● YOUR ASSIGNMENT
From the first line of the records below through the line containing "R4: 6.8k (IC3/DIS, IC3/THR)", copy everything exactly and nothing more.

INFORMATION SUPPLIED section start

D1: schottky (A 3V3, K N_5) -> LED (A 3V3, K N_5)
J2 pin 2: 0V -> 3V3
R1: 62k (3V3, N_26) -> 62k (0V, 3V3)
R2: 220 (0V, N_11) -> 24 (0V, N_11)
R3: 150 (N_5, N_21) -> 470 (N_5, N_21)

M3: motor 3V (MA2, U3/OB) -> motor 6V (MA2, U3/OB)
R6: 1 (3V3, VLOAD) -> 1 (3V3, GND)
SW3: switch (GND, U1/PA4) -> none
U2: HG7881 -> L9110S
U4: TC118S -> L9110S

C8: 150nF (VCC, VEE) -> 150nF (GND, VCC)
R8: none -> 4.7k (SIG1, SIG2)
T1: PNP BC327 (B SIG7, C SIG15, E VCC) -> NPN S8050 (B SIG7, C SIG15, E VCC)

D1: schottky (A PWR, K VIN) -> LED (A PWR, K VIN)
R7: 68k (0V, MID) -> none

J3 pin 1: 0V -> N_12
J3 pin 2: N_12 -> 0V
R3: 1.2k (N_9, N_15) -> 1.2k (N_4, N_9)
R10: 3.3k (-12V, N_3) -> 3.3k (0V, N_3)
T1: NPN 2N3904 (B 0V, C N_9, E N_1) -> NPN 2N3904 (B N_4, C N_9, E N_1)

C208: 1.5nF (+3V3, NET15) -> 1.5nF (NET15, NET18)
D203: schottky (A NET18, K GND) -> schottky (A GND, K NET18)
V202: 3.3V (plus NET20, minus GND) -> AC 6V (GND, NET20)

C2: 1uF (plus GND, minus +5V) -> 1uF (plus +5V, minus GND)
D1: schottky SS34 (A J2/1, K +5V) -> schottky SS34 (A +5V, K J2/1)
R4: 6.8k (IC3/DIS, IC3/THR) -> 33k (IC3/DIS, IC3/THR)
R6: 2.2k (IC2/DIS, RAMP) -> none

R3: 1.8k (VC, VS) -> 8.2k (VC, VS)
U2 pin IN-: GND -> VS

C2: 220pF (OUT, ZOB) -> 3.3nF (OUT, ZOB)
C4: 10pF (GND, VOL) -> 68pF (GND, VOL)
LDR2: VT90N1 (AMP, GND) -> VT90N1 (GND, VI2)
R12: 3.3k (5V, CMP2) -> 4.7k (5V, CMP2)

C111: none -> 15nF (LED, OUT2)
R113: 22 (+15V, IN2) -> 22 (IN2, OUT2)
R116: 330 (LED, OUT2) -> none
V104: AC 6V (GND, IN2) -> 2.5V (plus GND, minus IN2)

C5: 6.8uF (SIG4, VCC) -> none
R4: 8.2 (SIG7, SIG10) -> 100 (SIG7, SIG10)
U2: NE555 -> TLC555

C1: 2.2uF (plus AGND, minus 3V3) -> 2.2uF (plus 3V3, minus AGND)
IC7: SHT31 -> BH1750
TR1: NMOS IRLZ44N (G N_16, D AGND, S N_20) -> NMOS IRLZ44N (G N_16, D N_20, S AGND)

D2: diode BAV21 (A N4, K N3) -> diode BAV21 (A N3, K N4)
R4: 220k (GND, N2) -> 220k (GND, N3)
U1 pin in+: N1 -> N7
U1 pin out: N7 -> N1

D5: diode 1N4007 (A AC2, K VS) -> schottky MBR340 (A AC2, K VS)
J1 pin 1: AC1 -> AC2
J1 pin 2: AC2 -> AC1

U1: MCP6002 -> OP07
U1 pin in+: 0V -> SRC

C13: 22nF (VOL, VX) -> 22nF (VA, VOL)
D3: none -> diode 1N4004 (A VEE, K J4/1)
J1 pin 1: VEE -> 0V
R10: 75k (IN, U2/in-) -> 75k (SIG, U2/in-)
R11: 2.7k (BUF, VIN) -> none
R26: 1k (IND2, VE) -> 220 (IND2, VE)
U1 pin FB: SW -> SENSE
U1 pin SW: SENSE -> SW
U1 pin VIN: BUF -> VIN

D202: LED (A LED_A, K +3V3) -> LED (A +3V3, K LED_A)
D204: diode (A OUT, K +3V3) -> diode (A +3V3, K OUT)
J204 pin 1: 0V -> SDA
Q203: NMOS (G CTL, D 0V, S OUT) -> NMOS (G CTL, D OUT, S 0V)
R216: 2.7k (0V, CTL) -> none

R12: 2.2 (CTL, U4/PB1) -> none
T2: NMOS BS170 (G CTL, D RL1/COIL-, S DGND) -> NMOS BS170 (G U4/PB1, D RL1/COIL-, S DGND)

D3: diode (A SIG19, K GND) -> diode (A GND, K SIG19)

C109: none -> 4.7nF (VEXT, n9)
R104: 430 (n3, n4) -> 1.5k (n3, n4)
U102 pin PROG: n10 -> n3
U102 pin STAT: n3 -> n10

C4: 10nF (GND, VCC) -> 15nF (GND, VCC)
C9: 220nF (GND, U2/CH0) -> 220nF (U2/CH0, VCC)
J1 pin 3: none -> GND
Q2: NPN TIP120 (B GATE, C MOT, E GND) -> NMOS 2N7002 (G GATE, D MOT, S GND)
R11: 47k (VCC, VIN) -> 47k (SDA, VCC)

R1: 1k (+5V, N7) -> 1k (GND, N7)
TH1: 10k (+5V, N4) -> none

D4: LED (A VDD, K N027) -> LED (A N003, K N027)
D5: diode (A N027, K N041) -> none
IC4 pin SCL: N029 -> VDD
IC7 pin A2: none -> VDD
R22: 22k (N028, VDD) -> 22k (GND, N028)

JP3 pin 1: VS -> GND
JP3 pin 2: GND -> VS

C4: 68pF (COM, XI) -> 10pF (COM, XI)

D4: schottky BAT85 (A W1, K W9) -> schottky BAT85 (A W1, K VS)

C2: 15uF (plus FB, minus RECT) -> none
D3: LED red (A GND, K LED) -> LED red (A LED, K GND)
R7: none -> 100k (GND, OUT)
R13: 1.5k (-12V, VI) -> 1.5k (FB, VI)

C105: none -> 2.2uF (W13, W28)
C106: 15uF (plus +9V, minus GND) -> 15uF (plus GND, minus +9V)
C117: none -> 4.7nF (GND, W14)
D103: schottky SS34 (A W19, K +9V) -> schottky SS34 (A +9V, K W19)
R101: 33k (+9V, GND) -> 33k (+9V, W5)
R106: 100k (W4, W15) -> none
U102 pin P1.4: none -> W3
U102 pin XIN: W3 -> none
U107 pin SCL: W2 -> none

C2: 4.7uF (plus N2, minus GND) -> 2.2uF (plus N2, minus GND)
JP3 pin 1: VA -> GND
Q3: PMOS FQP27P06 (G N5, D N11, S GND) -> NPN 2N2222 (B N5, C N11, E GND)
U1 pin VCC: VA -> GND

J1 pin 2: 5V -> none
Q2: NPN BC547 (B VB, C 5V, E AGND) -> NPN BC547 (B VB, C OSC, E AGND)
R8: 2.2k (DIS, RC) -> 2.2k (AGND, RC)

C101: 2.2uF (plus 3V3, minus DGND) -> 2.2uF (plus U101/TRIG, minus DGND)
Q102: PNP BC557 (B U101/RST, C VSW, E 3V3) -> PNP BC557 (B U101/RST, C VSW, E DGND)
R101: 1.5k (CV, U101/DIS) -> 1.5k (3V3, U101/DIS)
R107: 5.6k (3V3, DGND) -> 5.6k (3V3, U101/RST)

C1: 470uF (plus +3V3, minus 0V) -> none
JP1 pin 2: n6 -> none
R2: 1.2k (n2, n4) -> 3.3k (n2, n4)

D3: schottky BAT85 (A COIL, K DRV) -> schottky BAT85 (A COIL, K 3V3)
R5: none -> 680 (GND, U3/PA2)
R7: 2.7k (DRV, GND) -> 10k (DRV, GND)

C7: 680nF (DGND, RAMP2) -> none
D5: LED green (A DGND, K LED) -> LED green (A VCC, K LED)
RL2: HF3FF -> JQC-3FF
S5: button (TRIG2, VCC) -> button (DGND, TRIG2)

INFORMATION SUPPLIED section end

● REPLY TO THE EXERCISE
D1: schottky (A 3V3, K N_5) -> LED (A 3V3, K N_5)
J2 pin 2: 0V -> 3V3
R1: 62k (3V3, N_26) -> 62k (0V, 3V3)
R2: 220 (0V, N_11) -> 24 (0V, N_11)
R3: 150 (N_5, N_21) -> 470 (N_5, N_21)

M3: motor 3V (MA2, U3/OB) -> motor 6V (MA2, U3/OB)
R6: 1 (3V3, VLOAD) -> 1 (3V3, GND)
SW3: switch (GND, U1/PA4) -> none
U2: HG7881 -> L9110S
U4: TC118S -> L9110S

C8: 150nF (VCC, VEE) -> 150nF (GND, VCC)
R8: none -> 4.7k (SIG1, SIG2)
T1: PNP BC327 (B SIG7, C SIG15, E VCC) -> NPN S8050 (B SIG7, C SIG15, E VCC)

D1: schottky (A PWR, K VIN) -> LED (A PWR, K VIN)
R7: 68k (0V, MID) -> none

J3 pin 1: 0V -> N_12
J3 pin 2: N_12 -> 0V
R3: 1.2k (N_9, N_15) -> 1.2k (N_4, N_9)
R10: 3.3k (-12V, N_3) -> 3.3k (0V, N_3)
T1: NPN 2N3904 (B 0V, C N_9, E N_1) -> NPN 2N3904 (B N_4, C N_9, E N_1)

C208: 1.5nF (+3V3, NET15) -> 1.5nF (NET15, NET18)
D203: schottky (A NET18, K GND) -> schottky (A GND, K NET18)
V202: 3.3V (plus NET20, minus GND) -> AC 6V (GND, NET20)

C2: 1uF (plus GND, minus +5V) -> 1uF (plus +5V, minus GND)
D1: schottky SS34 (A J2/1, K +5V) -> schottky SS34 (A +5V, K J2/1)
R4: 6.8k (IC3/DIS, IC3/THR) -> 33k (IC3/DIS, IC3/THR)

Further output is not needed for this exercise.